Task
Look for "insert" in the records and copy every line that has it.

Exercise materials
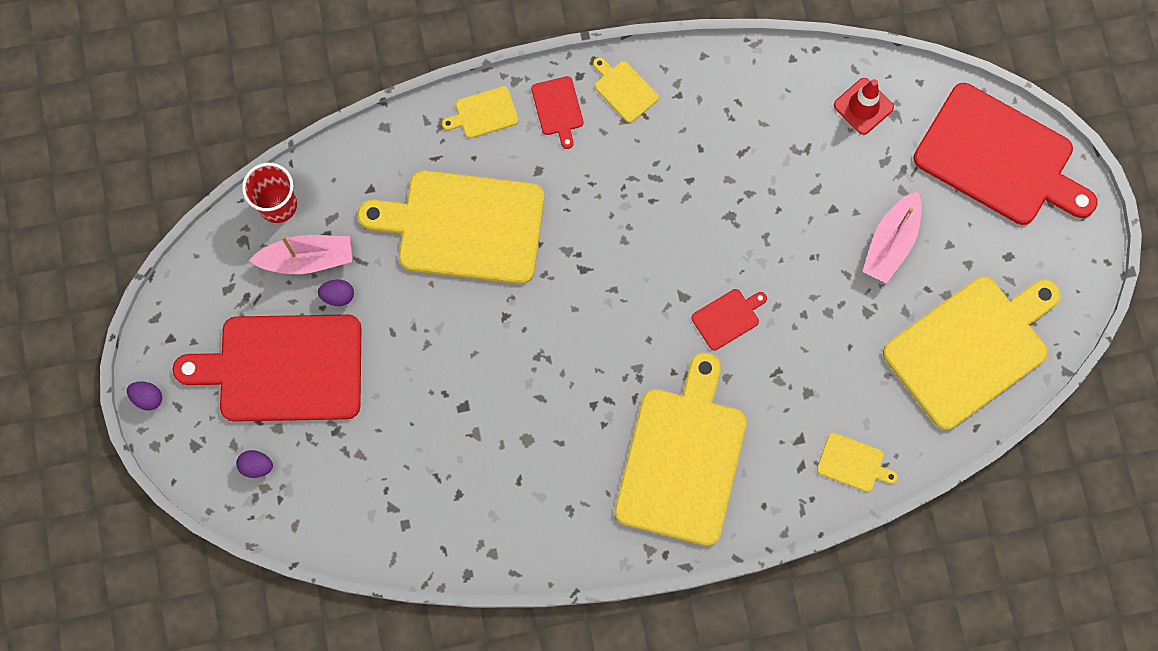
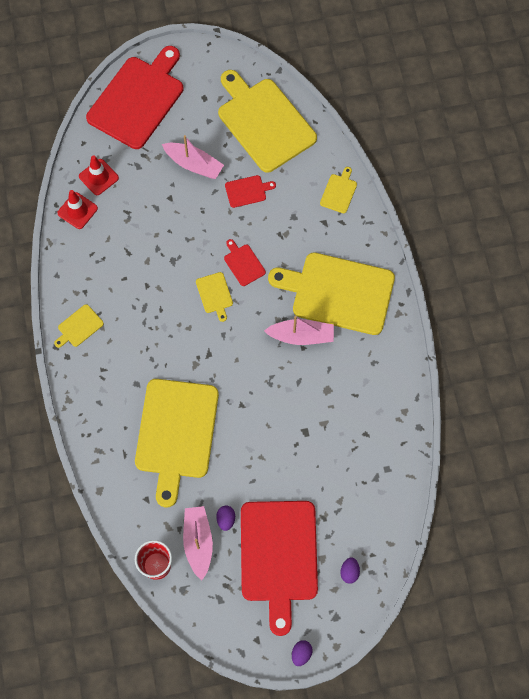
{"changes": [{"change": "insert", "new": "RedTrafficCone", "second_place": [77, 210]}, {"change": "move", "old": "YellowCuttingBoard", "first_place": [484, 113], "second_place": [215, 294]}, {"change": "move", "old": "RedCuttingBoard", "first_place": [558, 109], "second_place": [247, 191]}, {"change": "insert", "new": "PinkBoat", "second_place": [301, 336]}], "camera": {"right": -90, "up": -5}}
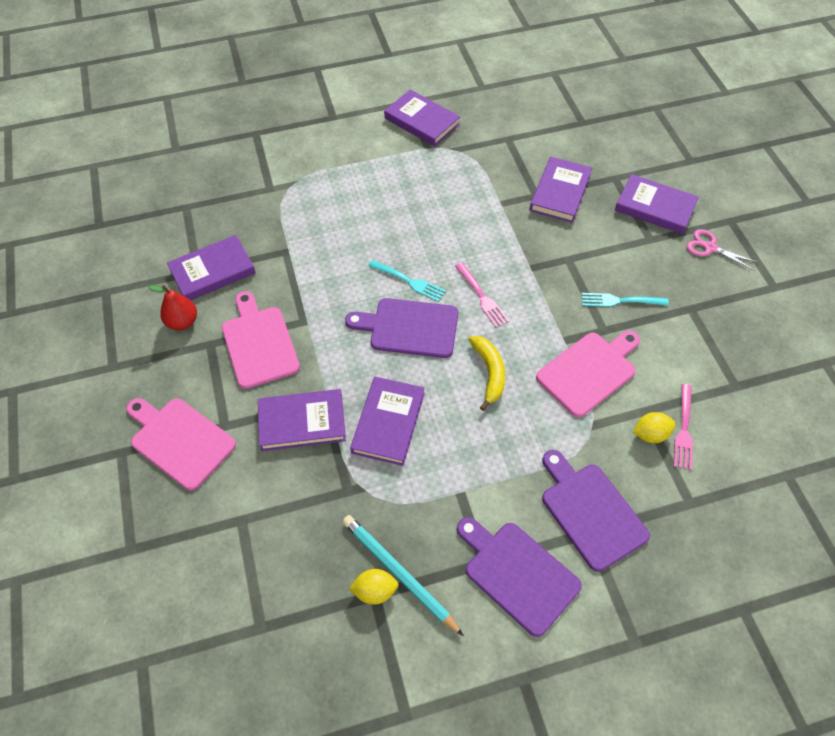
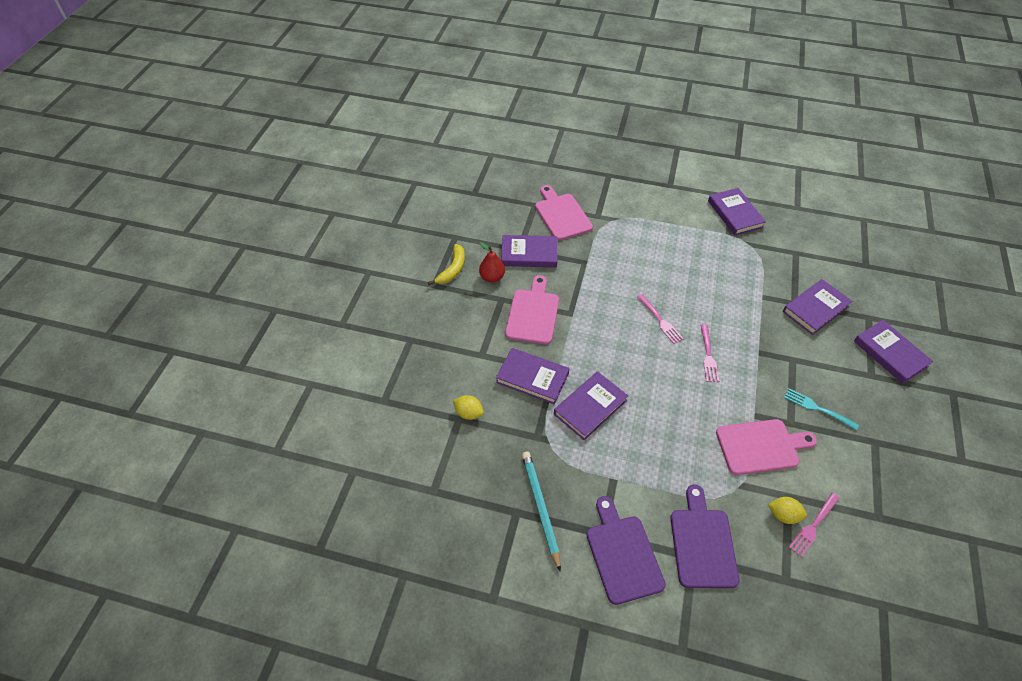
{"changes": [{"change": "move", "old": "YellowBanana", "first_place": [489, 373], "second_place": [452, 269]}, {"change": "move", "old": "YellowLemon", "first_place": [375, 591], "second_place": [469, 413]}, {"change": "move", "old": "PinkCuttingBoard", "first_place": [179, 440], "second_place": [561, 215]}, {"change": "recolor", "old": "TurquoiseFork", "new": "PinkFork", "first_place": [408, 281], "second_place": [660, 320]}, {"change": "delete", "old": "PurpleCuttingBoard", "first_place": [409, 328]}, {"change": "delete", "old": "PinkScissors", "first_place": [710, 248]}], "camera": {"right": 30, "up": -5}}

...

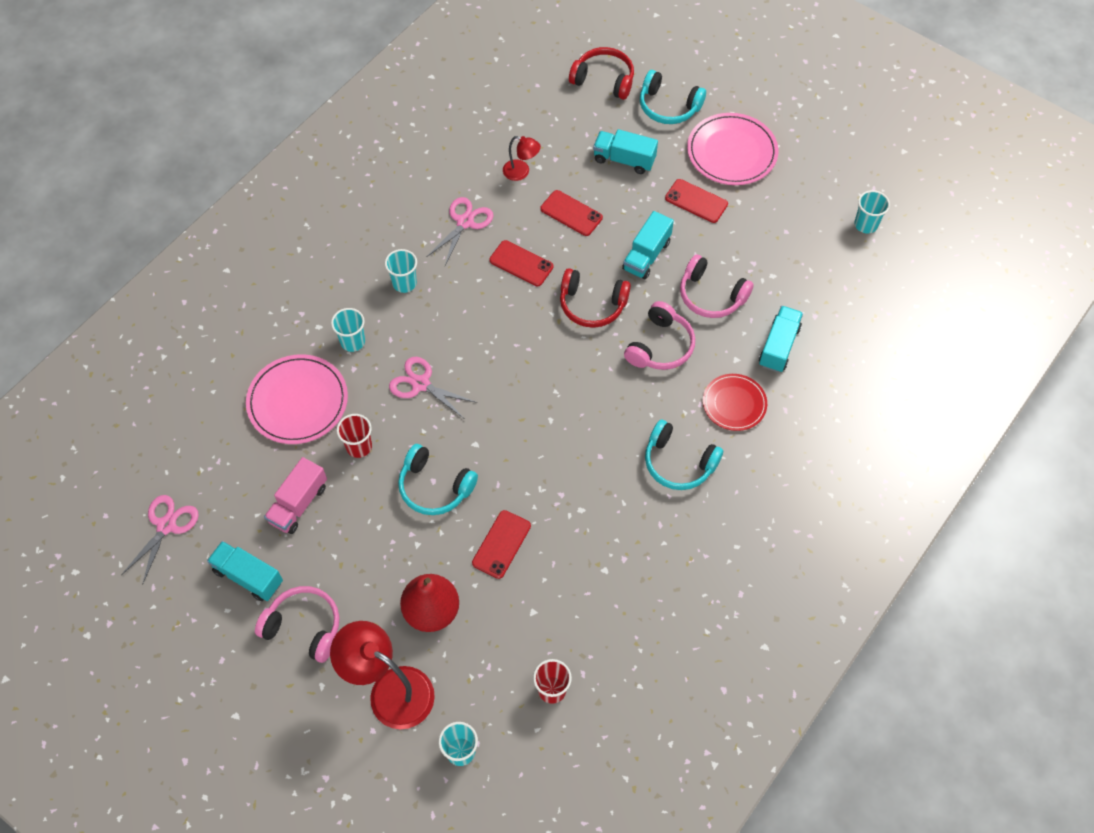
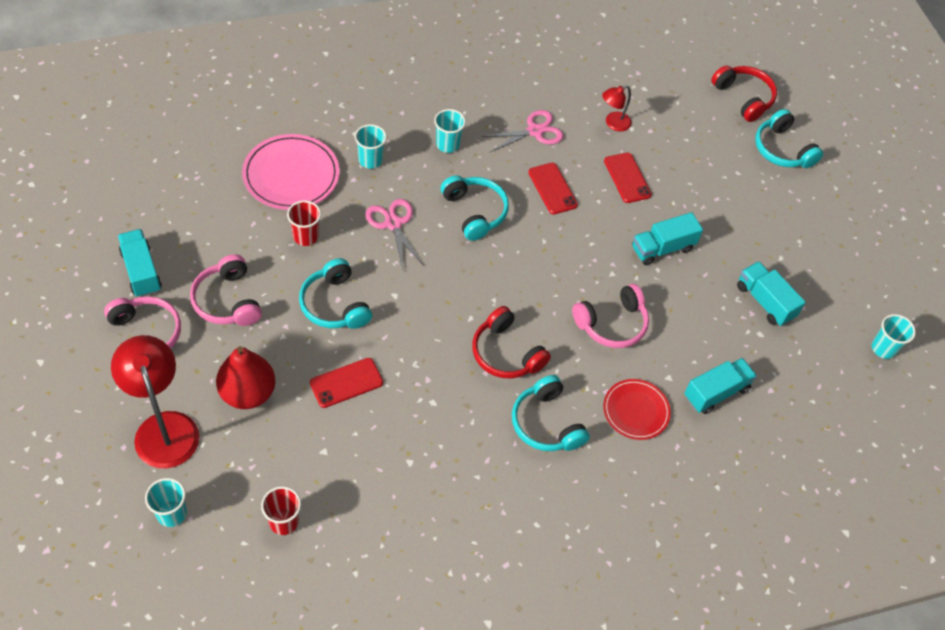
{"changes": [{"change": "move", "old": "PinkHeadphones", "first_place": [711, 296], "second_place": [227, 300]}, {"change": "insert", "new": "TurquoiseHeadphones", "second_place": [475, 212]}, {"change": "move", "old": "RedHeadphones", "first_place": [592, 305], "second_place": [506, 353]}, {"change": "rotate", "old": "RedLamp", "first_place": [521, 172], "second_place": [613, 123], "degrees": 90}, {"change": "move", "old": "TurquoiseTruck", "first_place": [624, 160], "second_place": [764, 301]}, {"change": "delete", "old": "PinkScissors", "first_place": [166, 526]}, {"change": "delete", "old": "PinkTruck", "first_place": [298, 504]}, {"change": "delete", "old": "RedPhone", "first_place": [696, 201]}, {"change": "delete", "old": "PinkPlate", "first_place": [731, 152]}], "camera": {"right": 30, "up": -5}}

Written answer
{"changes": [{"change": "insert", "new": "RedTrafficCone", "second_place": [77, 210]}, {"change": "move", "old": "YellowCuttingBoard", "first_place": [484, 113], "second_place": [215, 294]}, {"change": "move", "old": "RedCuttingBoard", "first_place": [558, 109], "second_place": [247, 191]}, {"change": "insert", "new": "PinkBoat", "second_place": [301, 336]}], "camera": {"right": -90, "up": -5}}
{"changes": [{"change": "move", "old": "PinkHeadphones", "first_place": [711, 296], "second_place": [227, 300]}, {"change": "insert", "new": "TurquoiseHeadphones", "second_place": [475, 212]}, {"change": "move", "old": "RedHeadphones", "first_place": [592, 305], "second_place": [506, 353]}, {"change": "rotate", "old": "RedLamp", "first_place": [521, 172], "second_place": [613, 123], "degrees": 90}, {"change": "move", "old": "TurquoiseTruck", "first_place": [624, 160], "second_place": [764, 301]}, {"change": "delete", "old": "PinkScissors", "first_place": [166, 526]}, {"change": "delete", "old": "PinkTruck", "first_place": [298, 504]}, {"change": "delete", "old": "RedPhone", "first_place": [696, 201]}, {"change": "delete", "old": "PinkPlate", "first_place": [731, 152]}], "camera": {"right": 30, "up": -5}}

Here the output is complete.